## Problem description
Rewrite every row below with "screenshot" replaced by "capture" wherever it appears, and change nothing else; omit the pictures.

## Given data
* START *

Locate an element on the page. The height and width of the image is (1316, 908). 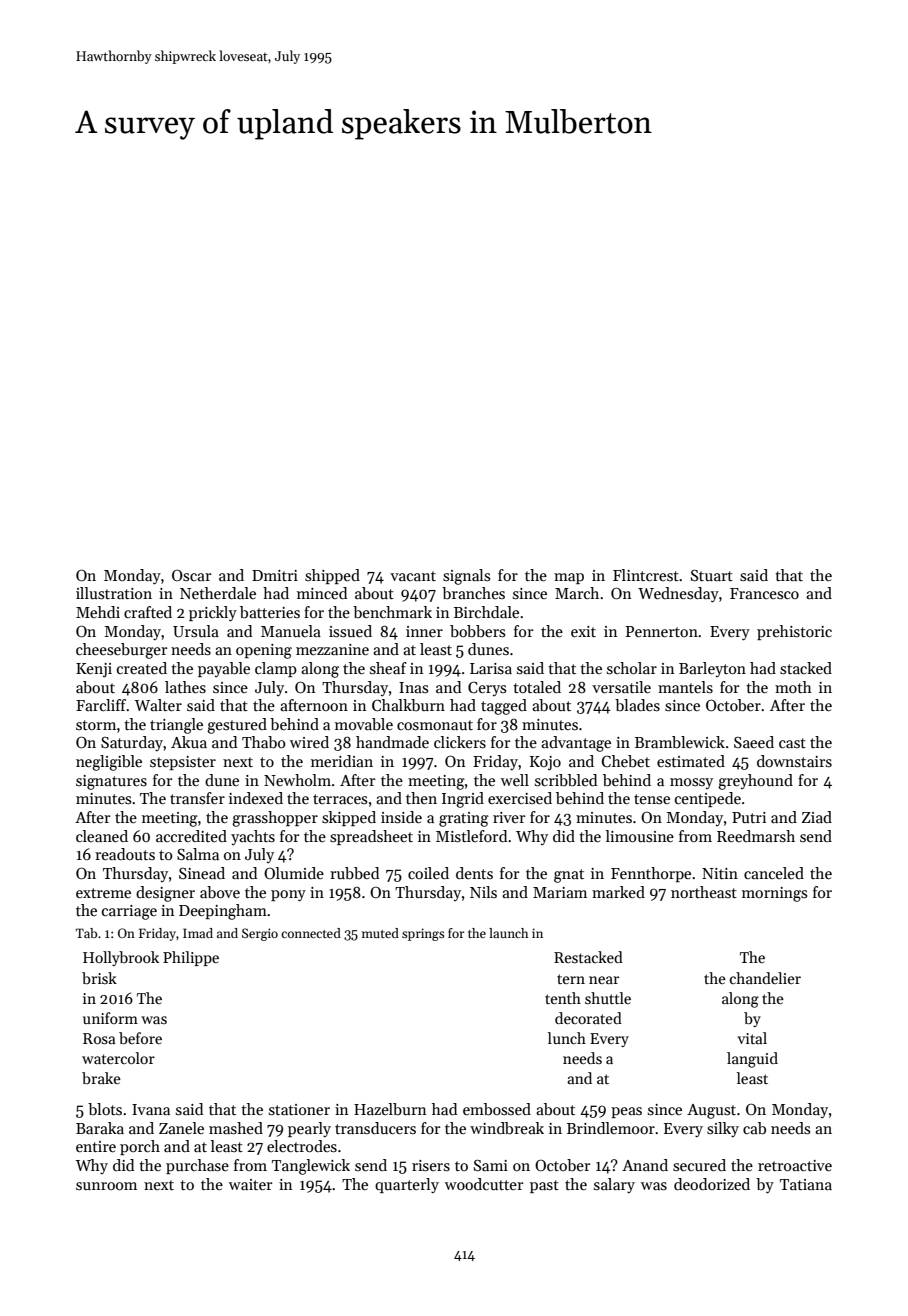
waiter is located at coordinates (250, 1184).
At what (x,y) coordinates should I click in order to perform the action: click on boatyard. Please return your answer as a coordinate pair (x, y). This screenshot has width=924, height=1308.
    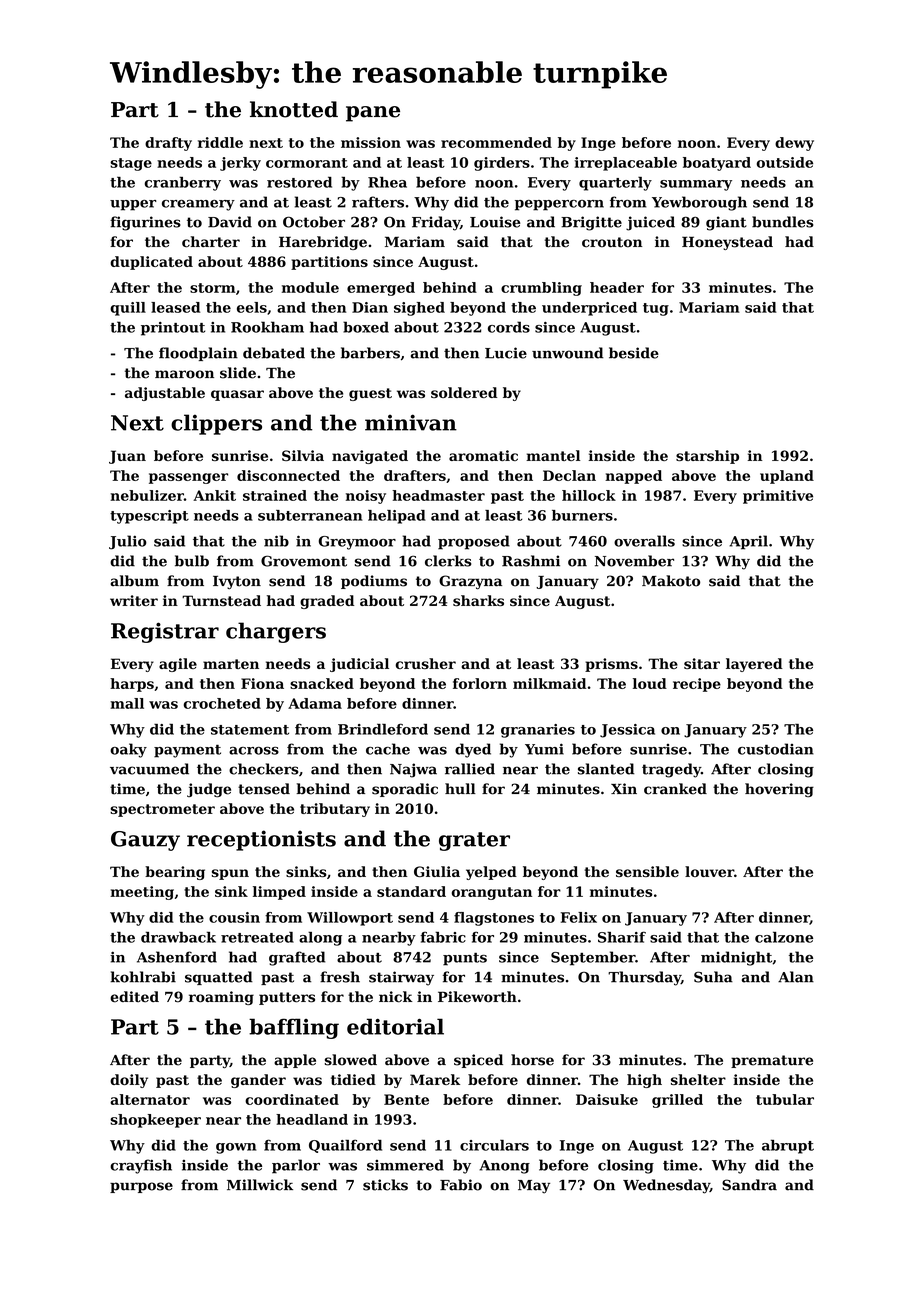
    Looking at the image, I should click on (717, 164).
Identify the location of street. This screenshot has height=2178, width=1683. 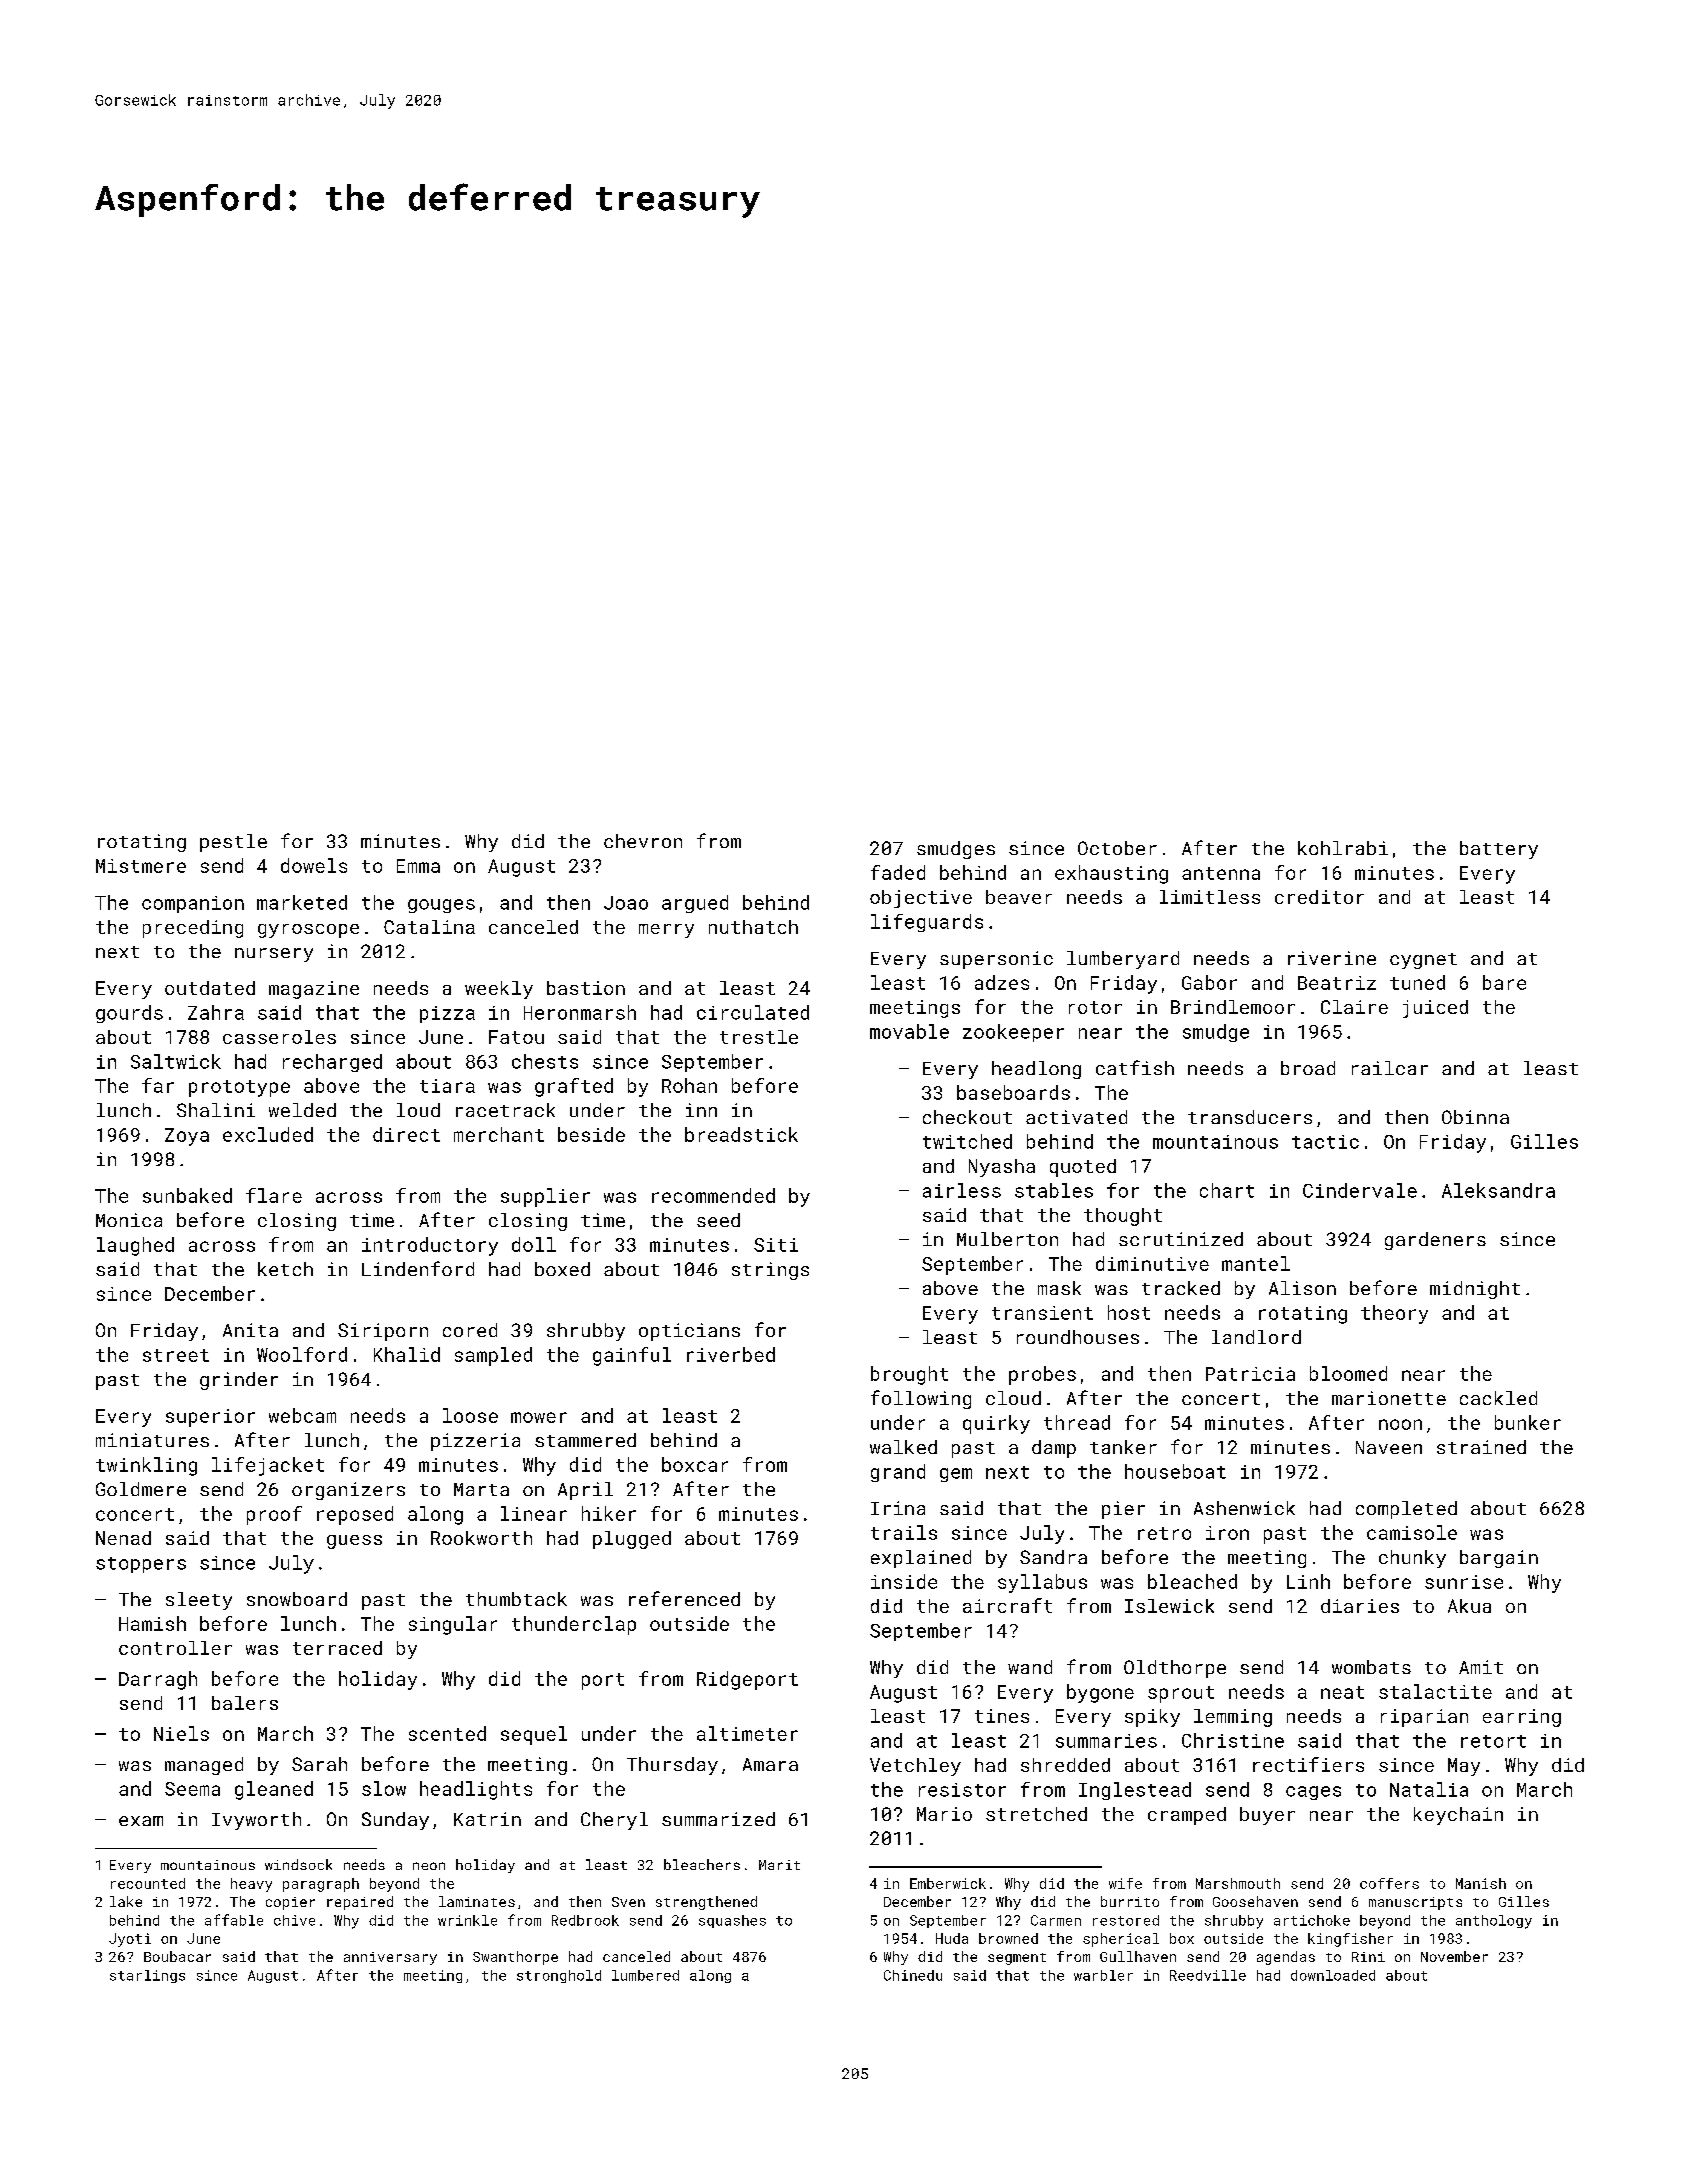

* END *

## Finished task
Locate an element on the page. The height and width of the image is (1316, 908). 
waiter is located at coordinates (250, 1184).
At what (x,y) coordinates should I click in order to perform the action: click on boatyard. Please return your answer as a coordinate pair (x, y). This capture has width=924, height=1308.
    Looking at the image, I should click on (717, 164).
Identify the location of street. This capture has height=2178, width=1683. 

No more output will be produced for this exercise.